### [What is required]
Look in the material below for the line with "camera: 20 degrees right, 10 degrees up" and the line with "(264, 351) = (202, 288): white", then set down exactly those two lines and all lines between, nothing more.
________
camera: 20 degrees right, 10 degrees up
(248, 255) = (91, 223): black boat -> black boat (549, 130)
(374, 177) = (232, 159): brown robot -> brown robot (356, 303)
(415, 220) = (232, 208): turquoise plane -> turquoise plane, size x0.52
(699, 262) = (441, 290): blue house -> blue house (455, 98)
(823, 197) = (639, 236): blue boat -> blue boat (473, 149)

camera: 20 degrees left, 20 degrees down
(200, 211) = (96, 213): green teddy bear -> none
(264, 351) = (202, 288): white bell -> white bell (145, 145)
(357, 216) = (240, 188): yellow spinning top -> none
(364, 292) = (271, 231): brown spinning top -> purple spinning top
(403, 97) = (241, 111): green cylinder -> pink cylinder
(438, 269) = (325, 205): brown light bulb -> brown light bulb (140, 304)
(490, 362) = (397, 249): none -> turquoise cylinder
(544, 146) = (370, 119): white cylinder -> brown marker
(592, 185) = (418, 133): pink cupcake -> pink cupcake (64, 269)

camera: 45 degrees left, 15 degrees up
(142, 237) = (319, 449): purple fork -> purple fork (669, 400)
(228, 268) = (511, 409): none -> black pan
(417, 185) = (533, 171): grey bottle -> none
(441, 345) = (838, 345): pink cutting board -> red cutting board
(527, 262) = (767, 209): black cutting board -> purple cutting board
________
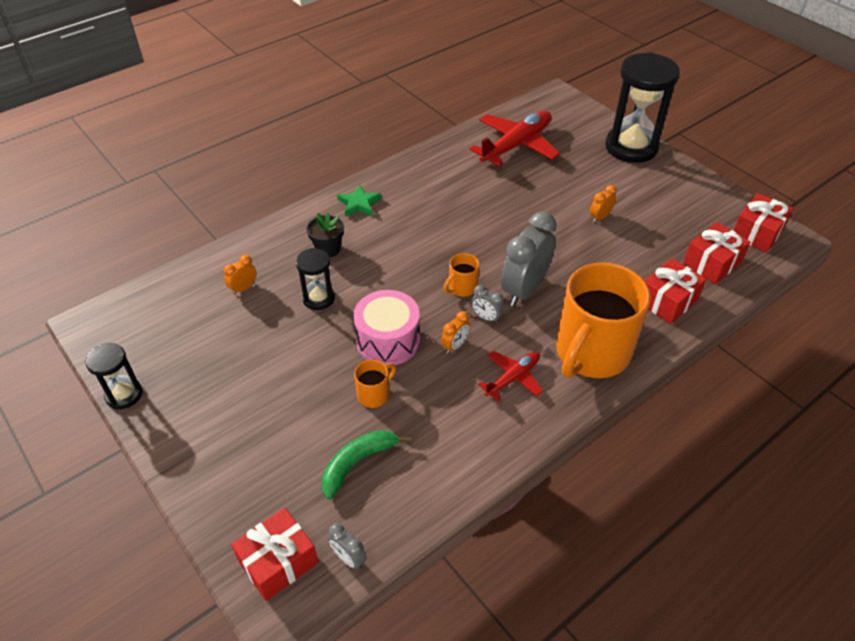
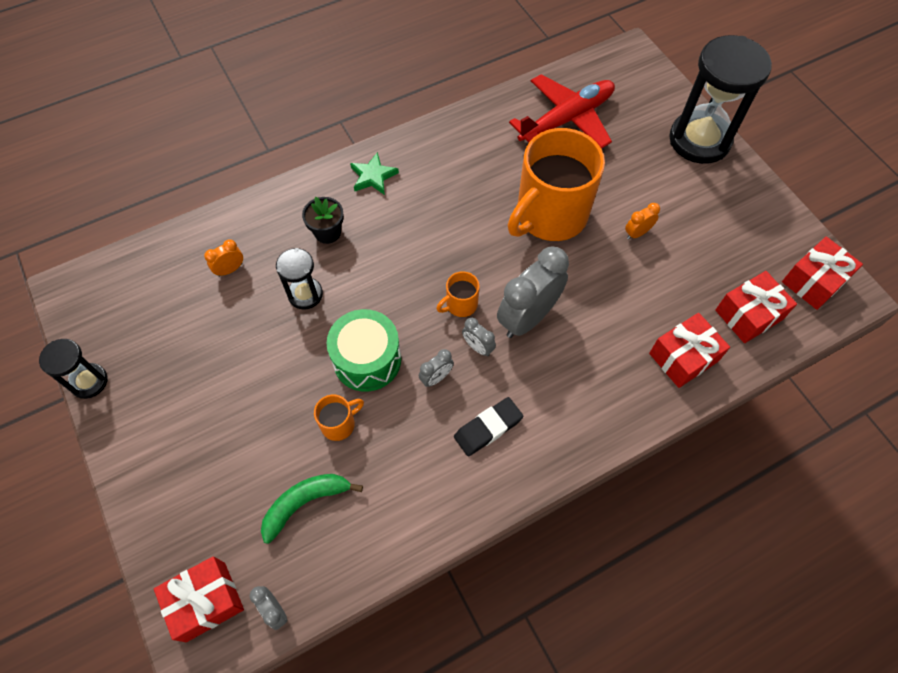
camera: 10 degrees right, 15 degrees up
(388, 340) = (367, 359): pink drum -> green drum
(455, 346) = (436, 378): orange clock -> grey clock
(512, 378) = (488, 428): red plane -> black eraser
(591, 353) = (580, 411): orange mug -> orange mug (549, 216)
________
### [Solution for this problem]
camera: 20 degrees right, 10 degrees up
(248, 255) = (91, 223): black boat -> black boat (549, 130)
(374, 177) = (232, 159): brown robot -> brown robot (356, 303)
(415, 220) = (232, 208): turquoise plane -> turquoise plane, size x0.52
(699, 262) = (441, 290): blue house -> blue house (455, 98)
(823, 197) = (639, 236): blue boat -> blue boat (473, 149)

camera: 20 degrees left, 20 degrees down
(200, 211) = (96, 213): green teddy bear -> none
(264, 351) = (202, 288): white bell -> white bell (145, 145)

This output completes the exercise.